[RECORDS FOR THE EXERCISE]

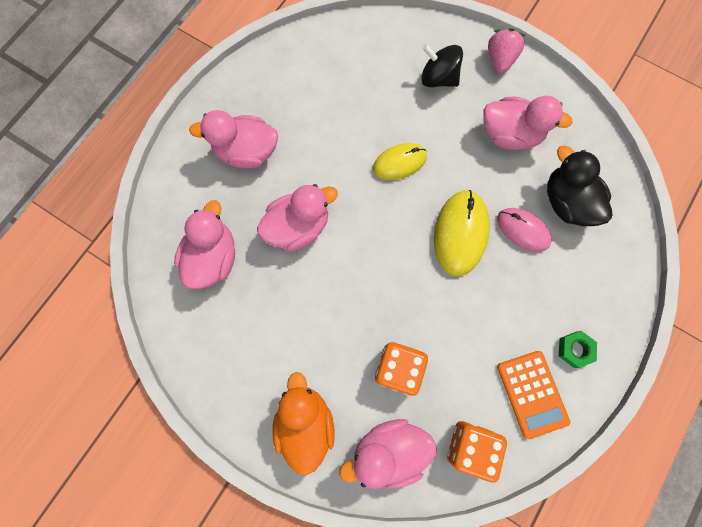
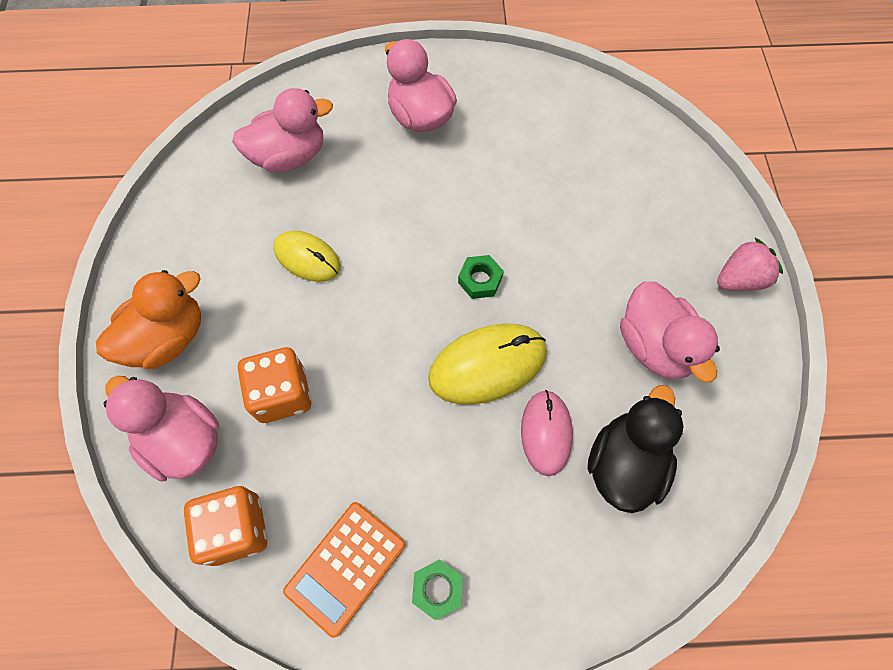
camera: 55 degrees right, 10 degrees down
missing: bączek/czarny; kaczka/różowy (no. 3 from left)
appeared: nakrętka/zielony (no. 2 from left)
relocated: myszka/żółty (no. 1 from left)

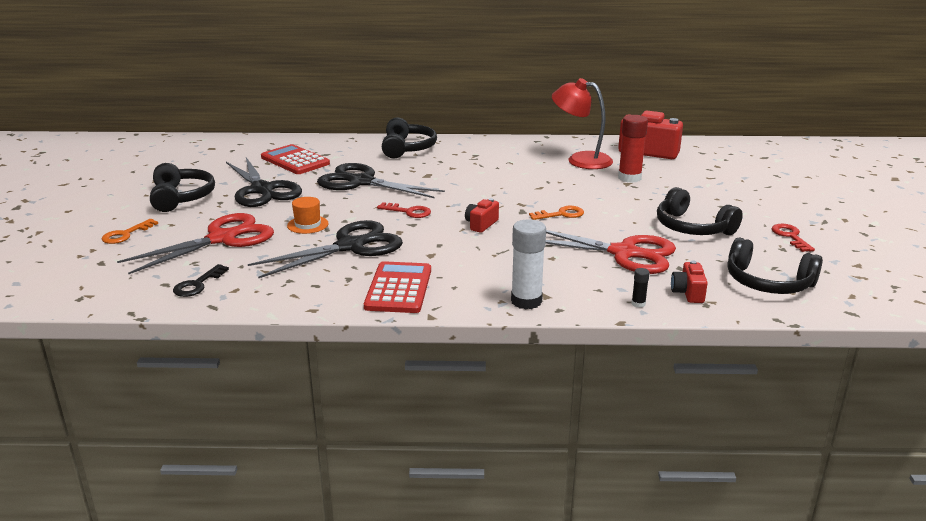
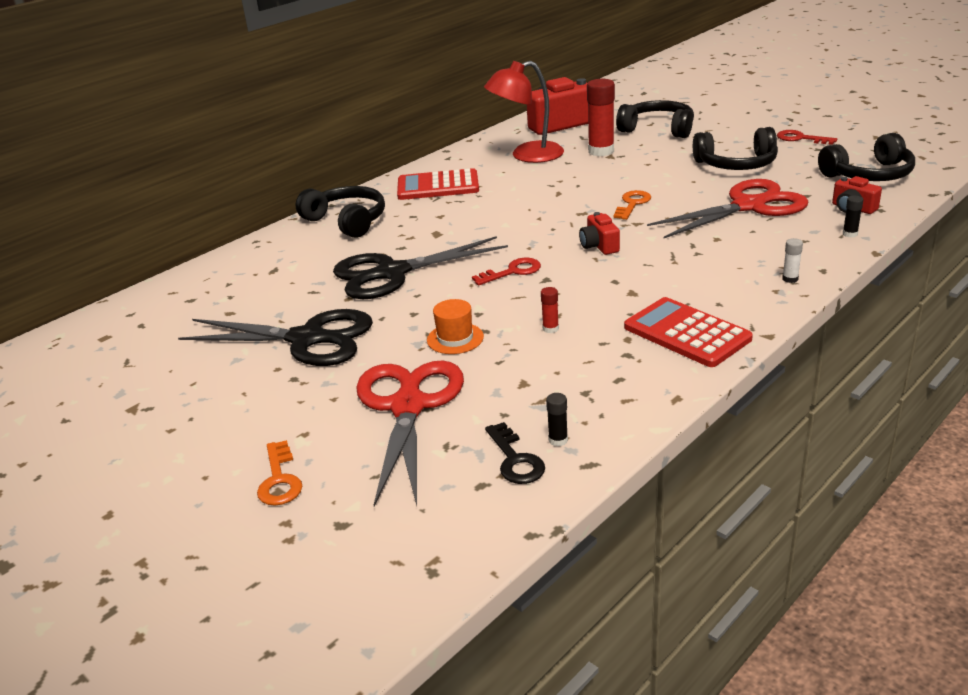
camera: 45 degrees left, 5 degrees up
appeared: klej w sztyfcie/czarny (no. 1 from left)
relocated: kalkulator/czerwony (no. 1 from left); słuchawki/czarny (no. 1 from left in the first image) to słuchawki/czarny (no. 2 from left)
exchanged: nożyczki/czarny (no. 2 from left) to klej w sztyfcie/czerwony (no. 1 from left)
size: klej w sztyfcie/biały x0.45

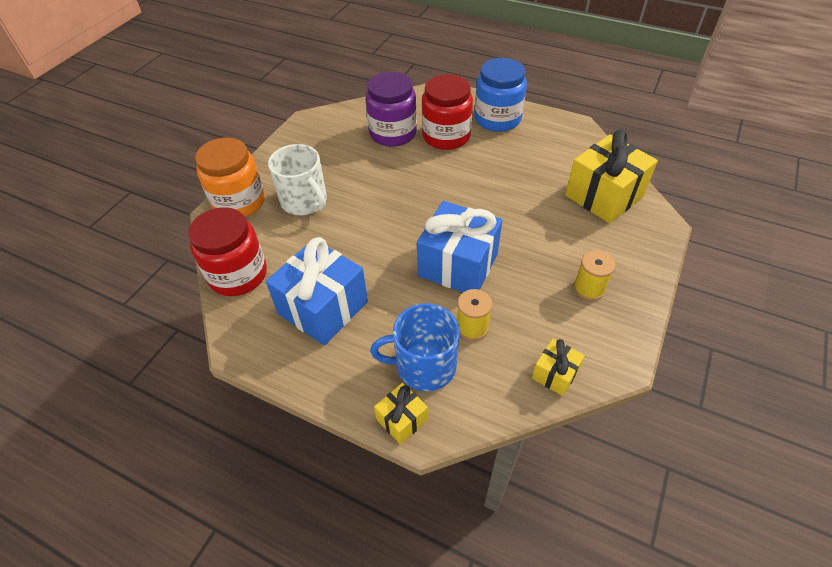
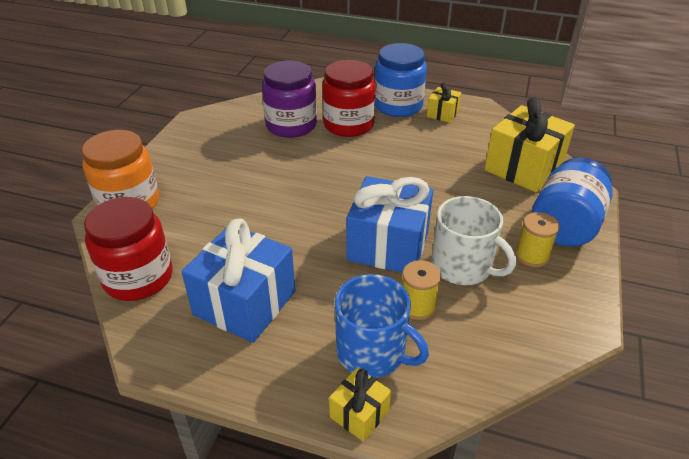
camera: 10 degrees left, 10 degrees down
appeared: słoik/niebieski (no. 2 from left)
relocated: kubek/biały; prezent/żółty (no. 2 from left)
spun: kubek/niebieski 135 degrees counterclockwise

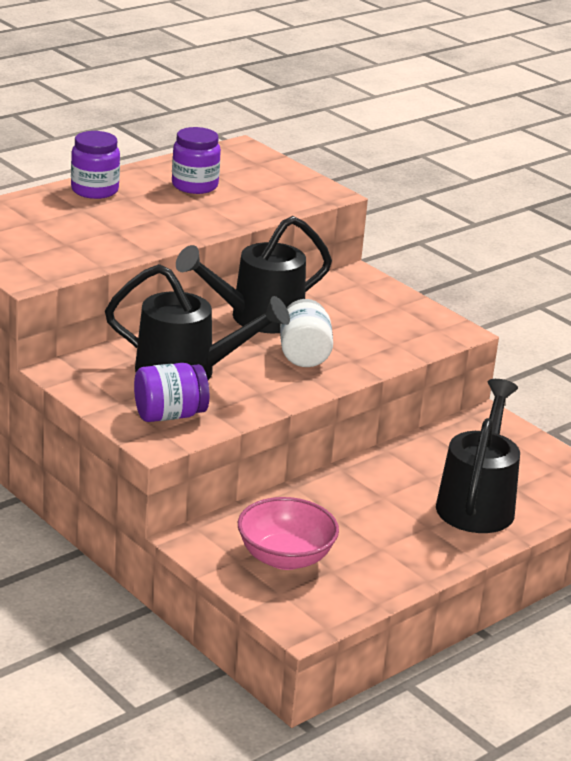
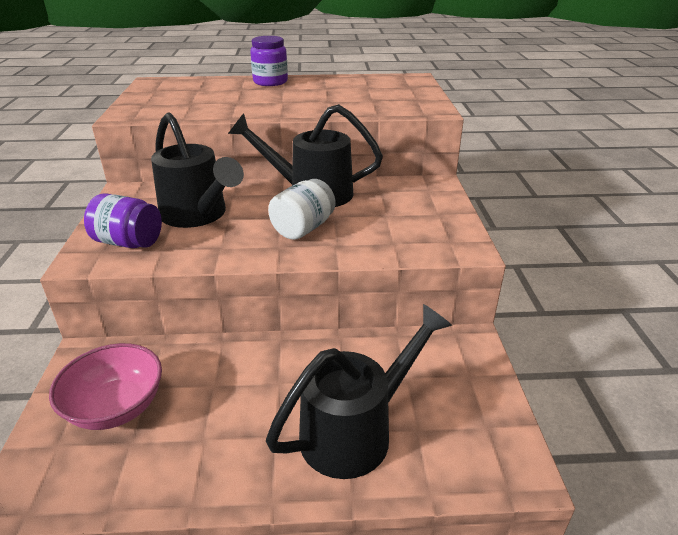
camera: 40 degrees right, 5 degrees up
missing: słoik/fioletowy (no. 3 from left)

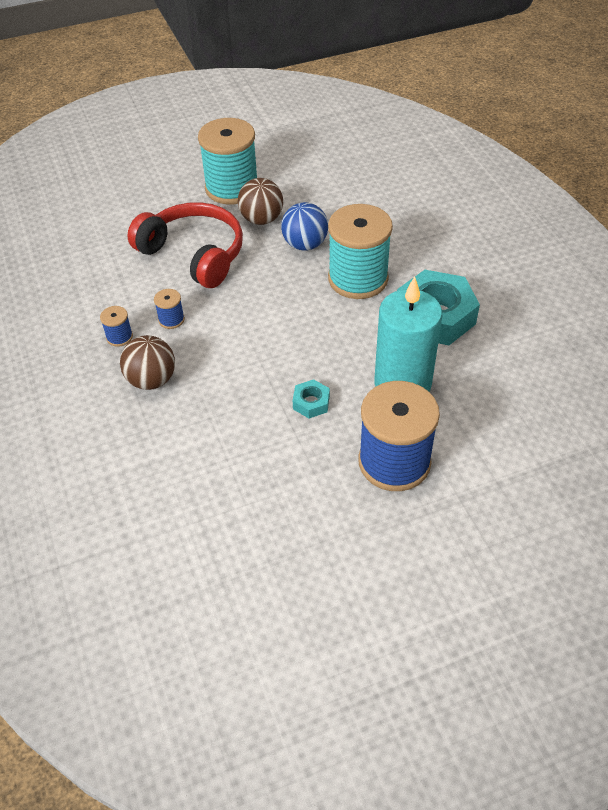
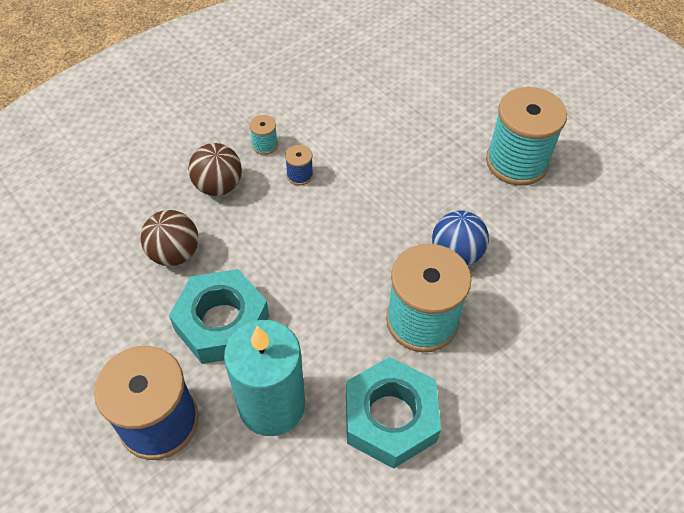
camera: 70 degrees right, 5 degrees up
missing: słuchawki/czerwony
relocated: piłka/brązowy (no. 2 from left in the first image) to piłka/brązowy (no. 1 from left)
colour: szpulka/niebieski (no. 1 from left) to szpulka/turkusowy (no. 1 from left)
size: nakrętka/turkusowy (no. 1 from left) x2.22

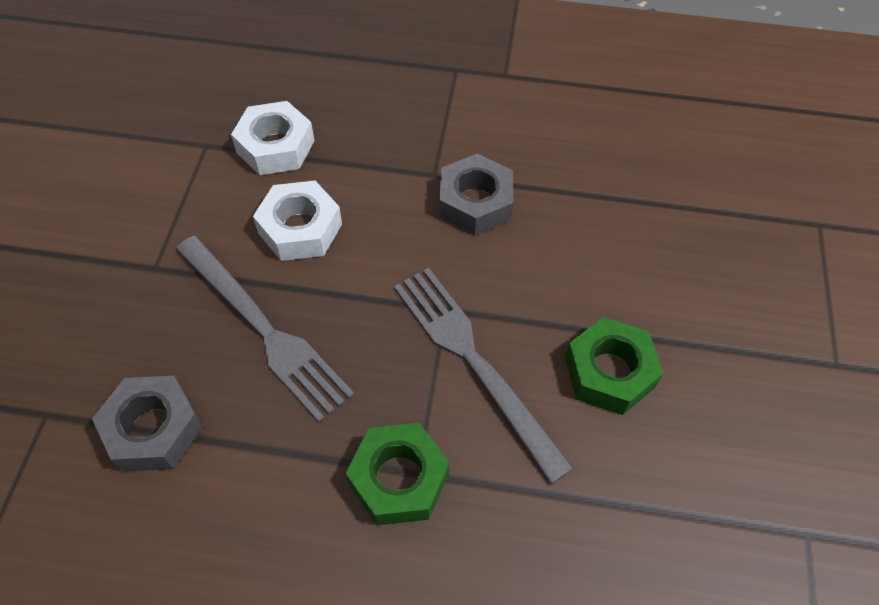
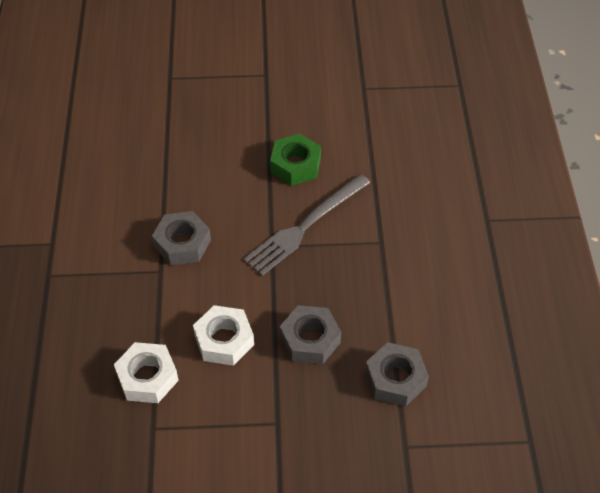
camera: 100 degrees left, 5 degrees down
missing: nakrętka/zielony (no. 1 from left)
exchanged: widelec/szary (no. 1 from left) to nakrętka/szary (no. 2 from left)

[/RECORDS FOR THE EXERCISE]

• EXERCISE REQUIREMENTS: Word for word, copy all the entries above, but with no pictures.

• PROBLEM SOLUTION:
camera: 55 degrees right, 10 degrees down
missing: bączek/czarny; kaczka/różowy (no. 3 from left)
appeared: nakrętka/zielony (no. 2 from left)
relocated: myszka/żółty (no. 1 from left)

camera: 45 degrees left, 5 degrees up
appeared: klej w sztyfcie/czarny (no. 1 from left)
relocated: kalkulator/czerwony (no. 1 from left); słuchawki/czarny (no. 1 from left in the first image) to słuchawki/czarny (no. 2 from left)
exchanged: nożyczki/czarny (no. 2 from left) to klej w sztyfcie/czerwony (no. 1 from left)
size: klej w sztyfcie/biały x0.45

camera: 10 degrees left, 10 degrees down
appeared: słoik/niebieski (no. 2 from left)
relocated: kubek/biały; prezent/żółty (no. 2 from left)
spun: kubek/niebieski 135 degrees counterclockwise

camera: 40 degrees right, 5 degrees up
missing: słoik/fioletowy (no. 3 from left)

camera: 70 degrees right, 5 degrees up
missing: słuchawki/czerwony
relocated: piłka/brązowy (no. 2 from left in the first image) to piłka/brązowy (no. 1 from left)
colour: szpulka/niebieski (no. 1 from left) to szpulka/turkusowy (no. 1 from left)
size: nakrętka/turkusowy (no. 1 from left) x2.22

camera: 100 degrees left, 5 degrees down
missing: nakrętka/zielony (no. 1 from left)
exchanged: widelec/szary (no. 1 from left) to nakrętka/szary (no. 2 from left)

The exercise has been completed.